───── Provided material

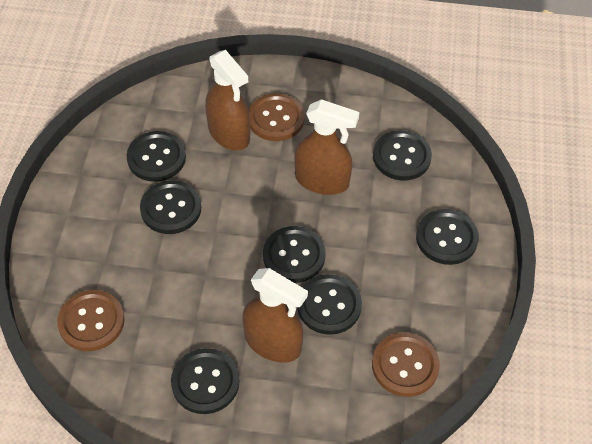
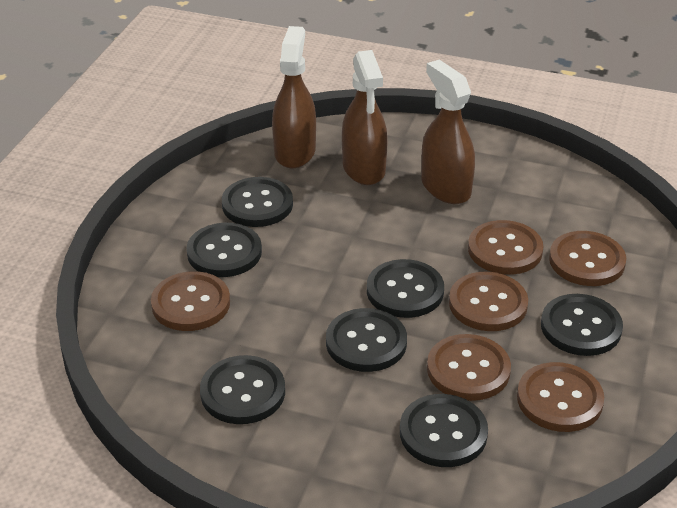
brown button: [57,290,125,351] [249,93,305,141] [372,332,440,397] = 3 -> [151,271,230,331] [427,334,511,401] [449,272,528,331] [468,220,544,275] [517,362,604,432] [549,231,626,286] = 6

──────────
───── Provided material

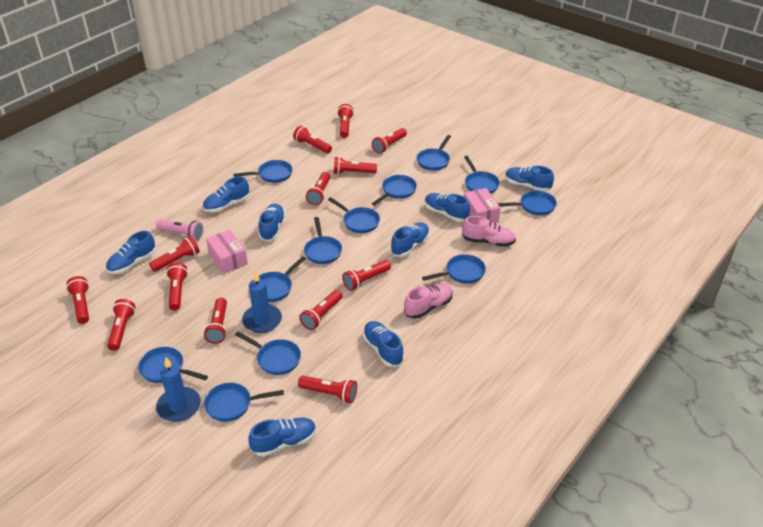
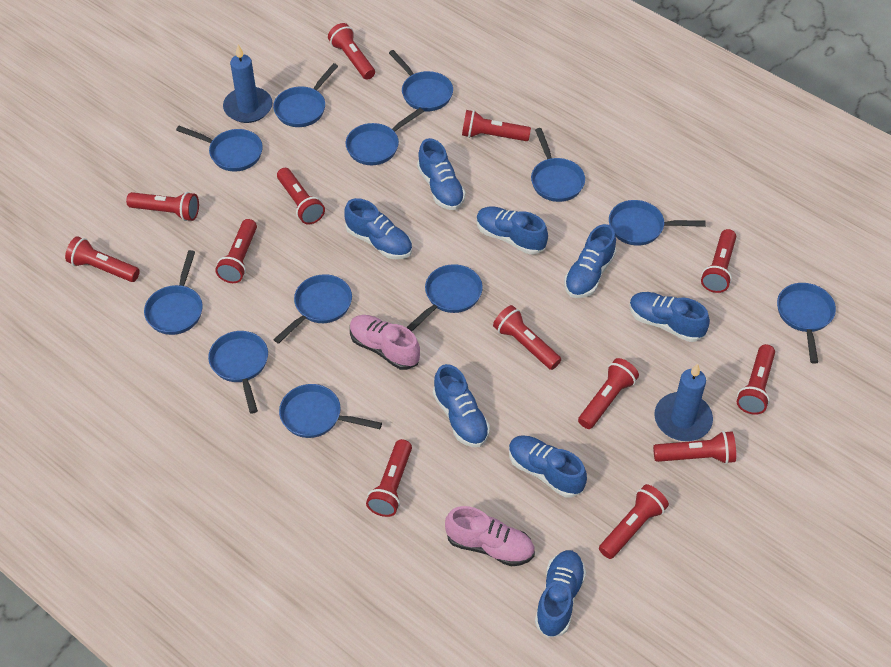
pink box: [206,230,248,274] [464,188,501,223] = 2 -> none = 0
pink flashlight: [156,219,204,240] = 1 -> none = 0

──────────
───── Provided material

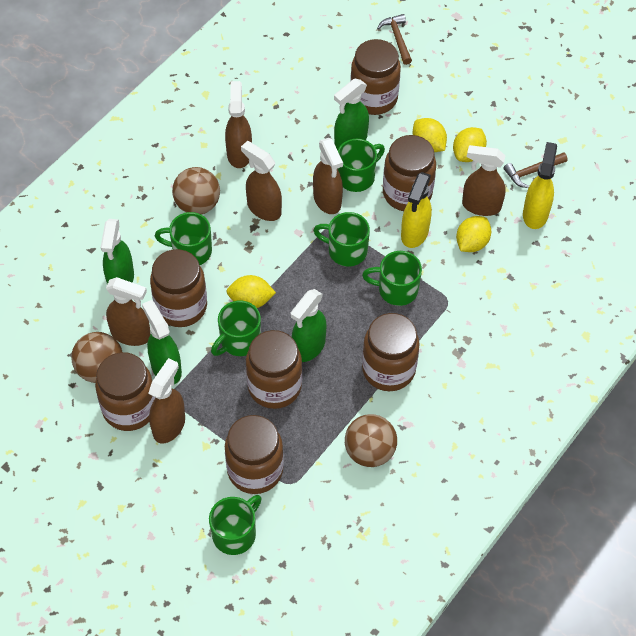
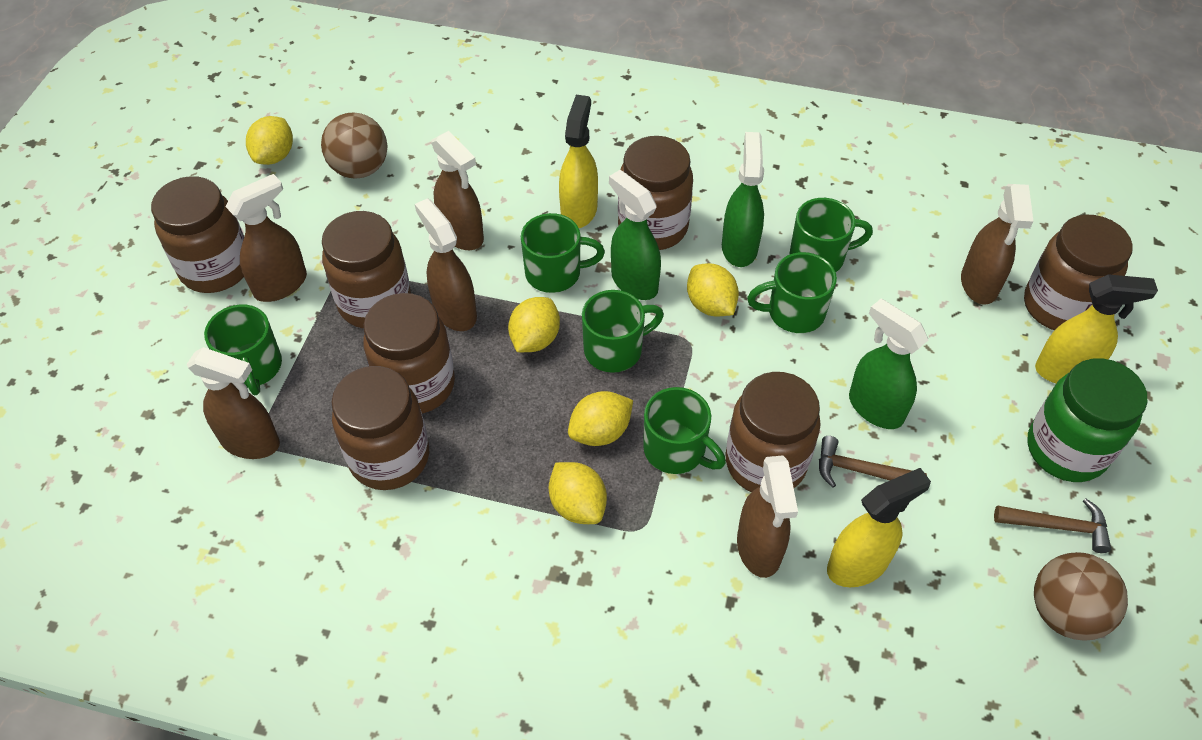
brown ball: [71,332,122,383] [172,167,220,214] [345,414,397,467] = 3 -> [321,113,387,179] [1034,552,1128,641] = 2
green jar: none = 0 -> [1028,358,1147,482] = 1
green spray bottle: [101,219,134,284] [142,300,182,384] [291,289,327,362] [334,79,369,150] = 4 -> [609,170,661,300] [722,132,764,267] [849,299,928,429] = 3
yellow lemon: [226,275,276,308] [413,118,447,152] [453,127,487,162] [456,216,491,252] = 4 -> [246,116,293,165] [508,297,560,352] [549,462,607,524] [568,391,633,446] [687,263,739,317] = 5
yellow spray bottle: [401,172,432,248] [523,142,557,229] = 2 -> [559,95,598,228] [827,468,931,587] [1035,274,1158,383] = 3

──────────

*Requirement*
If a line in the data contains the string "yellow", copy it.

*Task solution*
yellow lemon: [226,275,276,308] [413,118,447,152] [453,127,487,162] [456,216,491,252] = 4 -> [246,116,293,165] [508,297,560,352] [549,462,607,524] [568,391,633,446] [687,263,739,317] = 5
yellow spray bottle: [401,172,432,248] [523,142,557,229] = 2 -> [559,95,598,228] [827,468,931,587] [1035,274,1158,383] = 3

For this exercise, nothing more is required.